▶ DATA SHOWN
= Beginning of Section =
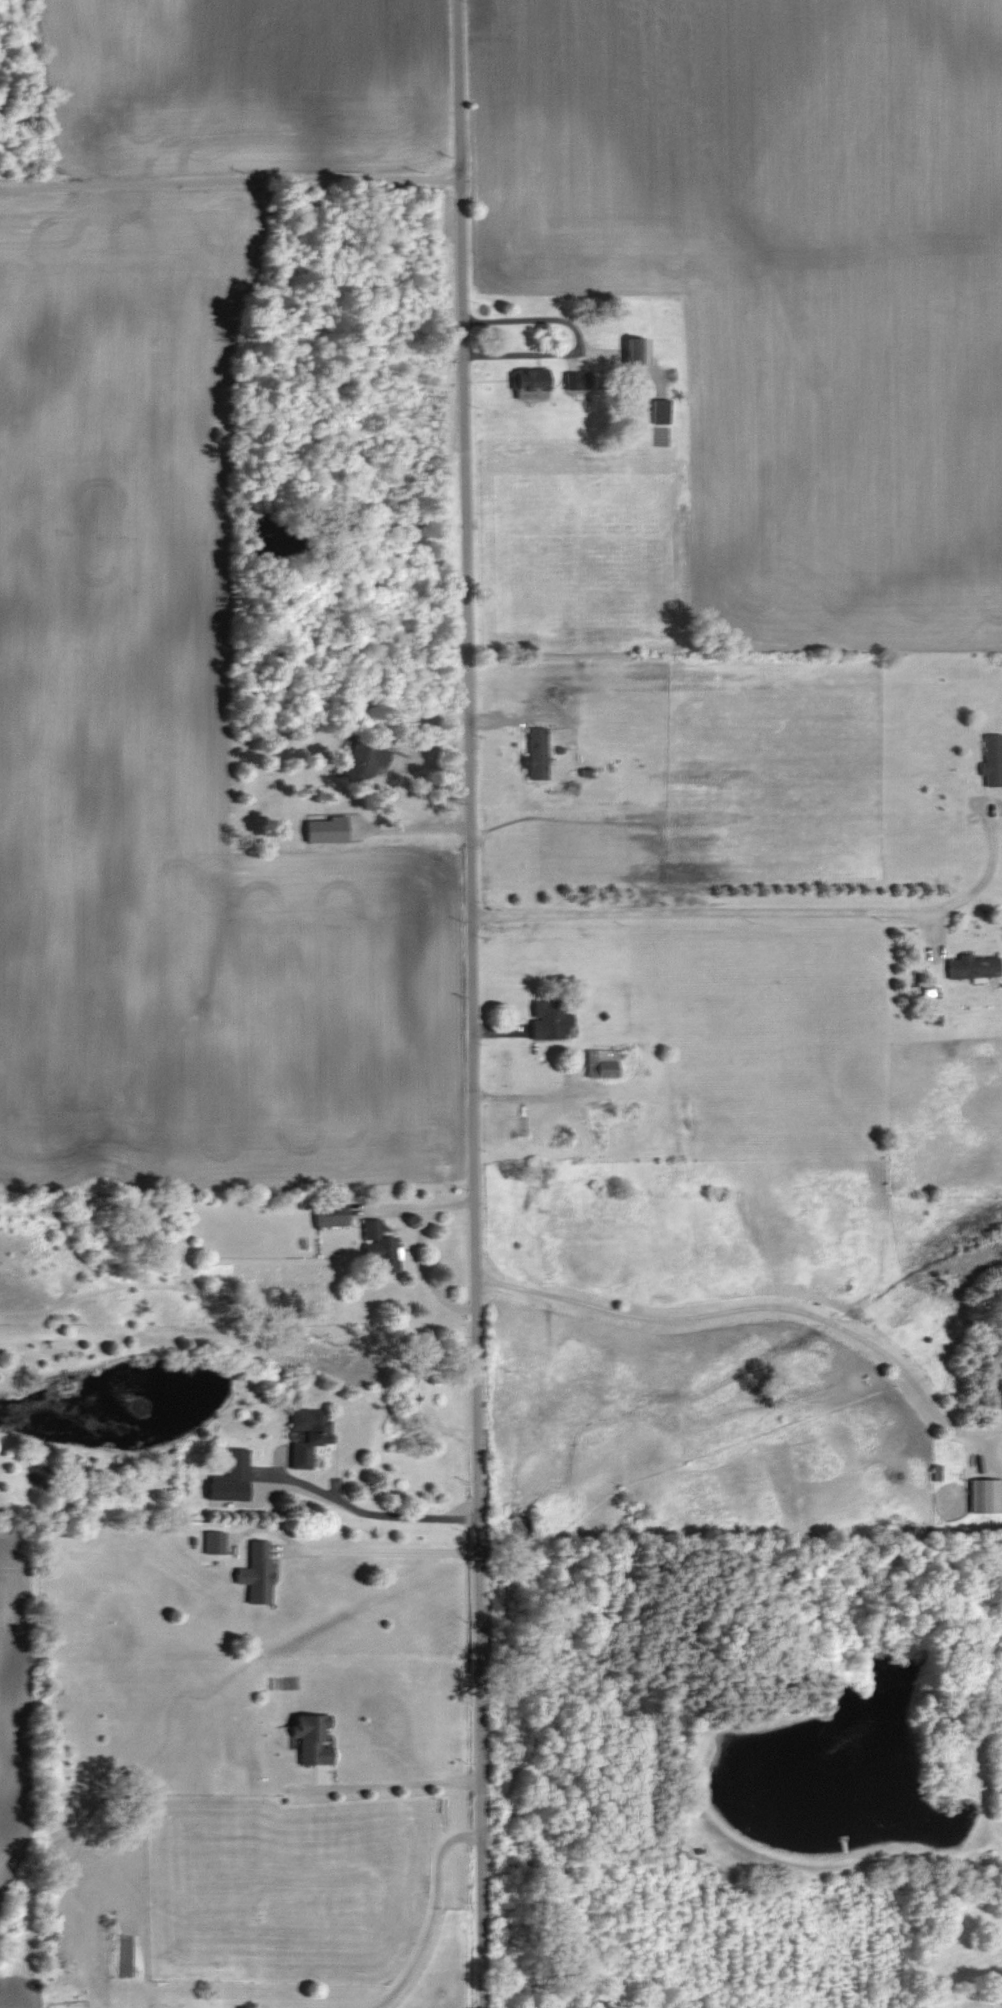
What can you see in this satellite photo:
road: (230, 182)
building: (632, 349)
building: (575, 379)
building: (526, 381)
building: (658, 411)
building: (534, 753)
building: (990, 760)
building: (361, 761)
building: (322, 828)
road: (767, 910)
building: (969, 966)
road: (472, 1003)
building: (547, 1020)
building: (596, 1063)
building: (327, 1210)
building: (375, 1246)
road: (755, 1294)
building: (304, 1435)
building: (233, 1467)
building: (984, 1496)
road: (381, 1510)
building: (211, 1543)
road: (382, 1548)
building: (252, 1574)
building: (308, 1739)
road: (402, 1781)
road: (437, 1917)

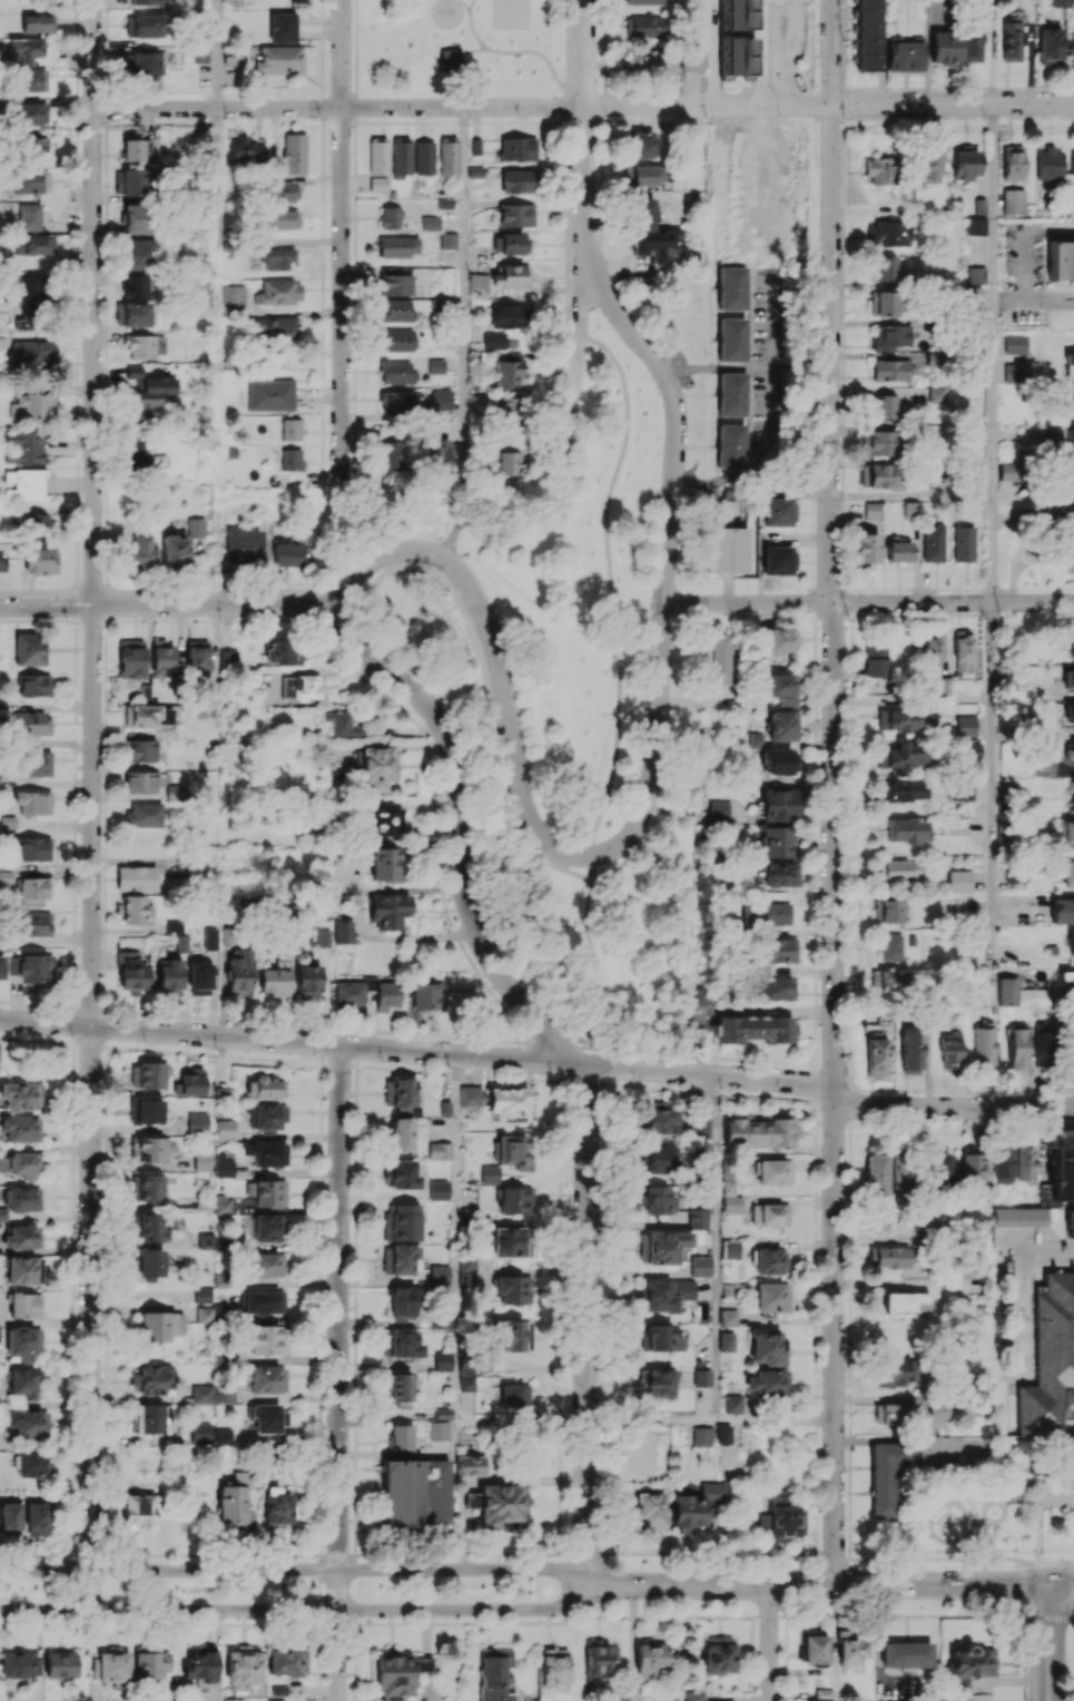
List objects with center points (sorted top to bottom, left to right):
building: (48, 2)
building: (146, 2)
building: (644, 2)
building: (1059, 3)
road: (464, 5)
park: (509, 14)
building: (738, 14)
building: (38, 23)
building: (144, 25)
road: (471, 26)
building: (644, 26)
building: (281, 28)
building: (867, 34)
building: (1011, 36)
building: (970, 42)
building: (1049, 44)
building: (1073, 44)
building: (943, 46)
park: (461, 48)
building: (25, 50)
road: (523, 51)
road: (320, 53)
road: (585, 53)
road: (356, 54)
building: (738, 55)
building: (904, 56)
building: (449, 58)
building: (278, 59)
building: (643, 60)
building: (691, 60)
building: (230, 61)
building: (146, 63)
building: (30, 80)
road: (584, 106)
road: (217, 112)
building: (27, 113)
building: (641, 144)
building: (31, 147)
building: (246, 147)
building: (518, 148)
building: (131, 149)
building: (695, 151)
building: (294, 152)
building: (379, 155)
building: (401, 155)
building: (424, 157)
building: (447, 157)
building: (1012, 162)
building: (928, 163)
building: (964, 164)
building: (1048, 164)
building: (1072, 164)
building: (879, 170)
road: (585, 173)
road: (566, 174)
building: (648, 174)
building: (29, 180)
building: (517, 181)
building: (132, 182)
building: (377, 184)
building: (284, 191)
building: (1013, 201)
building: (28, 215)
building: (515, 215)
building: (390, 217)
building: (135, 218)
building: (277, 219)
building: (429, 222)
building: (976, 226)
building: (651, 233)
building: (888, 233)
road: (340, 238)
building: (447, 240)
building: (512, 243)
building: (34, 245)
building: (398, 246)
parking lot: (1027, 249)
building: (136, 254)
building: (277, 258)
building: (1060, 262)
building: (885, 268)
building: (513, 275)
building: (975, 275)
building: (395, 284)
building: (478, 284)
building: (134, 286)
building: (30, 287)
building: (731, 288)
road: (463, 289)
building: (279, 291)
building: (971, 295)
road: (1037, 298)
building: (233, 299)
road: (996, 299)
building: (883, 303)
building: (396, 311)
building: (131, 314)
building: (508, 315)
parking lot: (1024, 316)
building: (889, 336)
building: (731, 339)
building: (396, 340)
building: (493, 340)
building: (1014, 343)
road: (579, 345)
road: (990, 352)
building: (31, 354)
building: (1068, 365)
building: (435, 366)
road: (715, 366)
building: (133, 370)
building: (892, 370)
building: (396, 372)
building: (1015, 372)
building: (506, 373)
building: (150, 391)
building: (731, 394)
building: (934, 394)
building: (270, 395)
building: (440, 399)
building: (1073, 400)
building: (396, 401)
building: (32, 406)
building: (885, 407)
building: (508, 410)
road: (773, 412)
building: (290, 429)
building: (1048, 437)
building: (1072, 439)
building: (879, 443)
building: (731, 445)
building: (24, 447)
building: (437, 454)
building: (391, 455)
building: (135, 457)
building: (293, 459)
building: (509, 463)
building: (879, 475)
building: (1010, 477)
building: (1073, 482)
building: (25, 485)
building: (733, 499)
building: (872, 509)
building: (778, 511)
road: (669, 513)
building: (1071, 513)
building: (37, 524)
building: (195, 527)
road: (444, 532)
building: (933, 542)
building: (963, 543)
building: (243, 545)
building: (866, 548)
building: (726, 549)
building: (174, 551)
building: (898, 551)
building: (142, 553)
building: (1068, 553)
building: (288, 554)
building: (39, 559)
building: (1, 560)
building: (778, 561)
road: (610, 585)
road: (174, 592)
road: (342, 600)
road: (868, 602)
road: (170, 605)
road: (546, 610)
building: (779, 640)
building: (29, 648)
building: (1072, 649)
building: (963, 651)
building: (283, 652)
building: (931, 652)
building: (197, 656)
building: (722, 658)
building: (876, 658)
building: (131, 659)
building: (162, 659)
road: (313, 671)
park: (555, 676)
building: (1068, 680)
building: (34, 685)
building: (301, 687)
building: (782, 688)
road: (489, 689)
building: (1069, 713)
building: (147, 716)
building: (898, 720)
building: (31, 723)
building: (342, 723)
building: (964, 725)
building: (783, 726)
building: (755, 740)
building: (140, 750)
building: (968, 750)
building: (316, 753)
building: (901, 755)
building: (1068, 755)
building: (780, 760)
building: (33, 763)
building: (377, 767)
building: (1044, 767)
building: (140, 782)
road: (990, 788)
building: (960, 789)
building: (903, 790)
road: (834, 792)
building: (1073, 798)
building: (33, 802)
road: (92, 804)
building: (781, 804)
building: (719, 808)
building: (144, 814)
building: (382, 819)
building: (8, 822)
building: (907, 830)
building: (1067, 832)
building: (777, 842)
building: (33, 848)
building: (385, 864)
road: (593, 867)
building: (899, 871)
building: (1069, 873)
building: (781, 874)
building: (1016, 875)
building: (5, 877)
building: (135, 878)
building: (958, 881)
road: (393, 888)
building: (33, 890)
road: (588, 906)
building: (135, 909)
building: (388, 910)
building: (889, 910)
building: (1062, 910)
building: (766, 913)
building: (33, 924)
building: (342, 931)
road: (420, 936)
building: (321, 937)
building: (209, 939)
building: (181, 943)
building: (1071, 943)
building: (891, 947)
building: (778, 950)
road: (597, 955)
building: (1, 967)
building: (35, 968)
building: (131, 972)
building: (238, 973)
building: (170, 976)
building: (1067, 976)
building: (199, 977)
building: (306, 980)
building: (273, 981)
building: (887, 981)
building: (775, 985)
building: (347, 993)
building: (704, 993)
building: (385, 995)
building: (724, 995)
building: (1019, 995)
building: (426, 996)
building: (754, 1026)
road: (342, 1028)
building: (983, 1045)
building: (1017, 1048)
building: (1041, 1048)
building: (909, 1049)
building: (949, 1049)
building: (875, 1052)
road: (539, 1061)
building: (151, 1075)
building: (189, 1081)
building: (264, 1088)
building: (400, 1094)
building: (22, 1096)
building: (471, 1096)
building: (507, 1102)
building: (145, 1111)
building: (267, 1117)
building: (662, 1121)
building: (197, 1123)
building: (698, 1124)
building: (20, 1128)
building: (225, 1129)
building: (759, 1130)
building: (400, 1134)
building: (704, 1148)
building: (150, 1149)
building: (439, 1150)
building: (515, 1151)
building: (266, 1153)
building: (656, 1157)
building: (202, 1161)
building: (1002, 1162)
building: (1025, 1163)
building: (20, 1164)
building: (223, 1166)
building: (1062, 1166)
building: (972, 1167)
building: (938, 1169)
building: (772, 1170)
building: (403, 1174)
building: (489, 1174)
building: (876, 1175)
building: (146, 1188)
building: (438, 1190)
building: (266, 1192)
building: (729, 1192)
building: (1046, 1193)
building: (516, 1200)
building: (659, 1200)
building: (17, 1202)
building: (222, 1205)
building: (769, 1214)
building: (1019, 1216)
building: (698, 1219)
building: (405, 1221)
building: (1070, 1223)
building: (151, 1227)
building: (22, 1237)
building: (508, 1241)
building: (662, 1246)
road: (716, 1247)
building: (730, 1249)
building: (895, 1257)
building: (404, 1258)
building: (769, 1261)
building: (150, 1264)
building: (268, 1264)
building: (23, 1270)
building: (466, 1270)
building: (438, 1274)
building: (513, 1289)
road: (1020, 1291)
building: (666, 1294)
building: (202, 1295)
building: (771, 1297)
road: (456, 1299)
building: (261, 1302)
building: (906, 1302)
building: (402, 1303)
building: (24, 1305)
building: (727, 1317)
building: (160, 1325)
road: (587, 1326)
building: (509, 1335)
building: (660, 1338)
building: (267, 1339)
building: (726, 1341)
building: (23, 1343)
building: (401, 1343)
building: (767, 1347)
building: (442, 1360)
building: (899, 1372)
road: (338, 1373)
building: (1048, 1373)
building: (701, 1377)
building: (265, 1379)
building: (22, 1382)
building: (655, 1382)
building: (765, 1383)
building: (400, 1386)
building: (224, 1393)
building: (202, 1394)
building: (515, 1395)
building: (732, 1403)
building: (890, 1413)
building: (936, 1416)
building: (268, 1417)
building: (149, 1418)
road: (651, 1420)
road: (775, 1420)
building: (28, 1423)
building: (438, 1430)
building: (200, 1432)
building: (723, 1434)
building: (222, 1435)
building: (701, 1436)
building: (400, 1438)
road: (906, 1439)
building: (654, 1450)
building: (33, 1463)
building: (469, 1465)
building: (888, 1473)
building: (415, 1492)
building: (233, 1497)
building: (1016, 1500)
park: (998, 1503)
building: (275, 1505)
building: (498, 1506)
building: (696, 1507)
building: (136, 1508)
building: (649, 1509)
building: (782, 1517)
building: (9, 1518)
building: (37, 1518)
building: (1055, 1522)
street lamp: (1061, 1561)
road: (1072, 1562)
road: (1023, 1564)
road: (294, 1569)
road: (1058, 1581)
road: (1023, 1584)
road: (814, 1585)
road: (1073, 1588)
road: (295, 1608)
road: (1022, 1610)
road: (1073, 1614)
road: (1051, 1615)
road: (1043, 1641)
road: (768, 1643)
building: (814, 1649)
building: (850, 1649)
building: (905, 1654)
building: (652, 1656)
building: (718, 1657)
building: (599, 1660)
park: (1069, 1661)
building: (286, 1662)
building: (149, 1663)
building: (18, 1664)
building: (421, 1664)
building: (59, 1665)
building: (200, 1665)
building: (554, 1666)
building: (967, 1666)
building: (112, 1667)
building: (242, 1668)
building: (493, 1674)
building: (393, 1677)
building: (694, 1696)
building: (617, 1697)
building: (232, 1699)
street lamp: (1062, 1699)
= End of Section =
▶ REQUEST
Please report every line in the entries above that holds the string "lamp".

▶ SOLUTION BELOW
street lamp: (1061, 1561)
street lamp: (1062, 1699)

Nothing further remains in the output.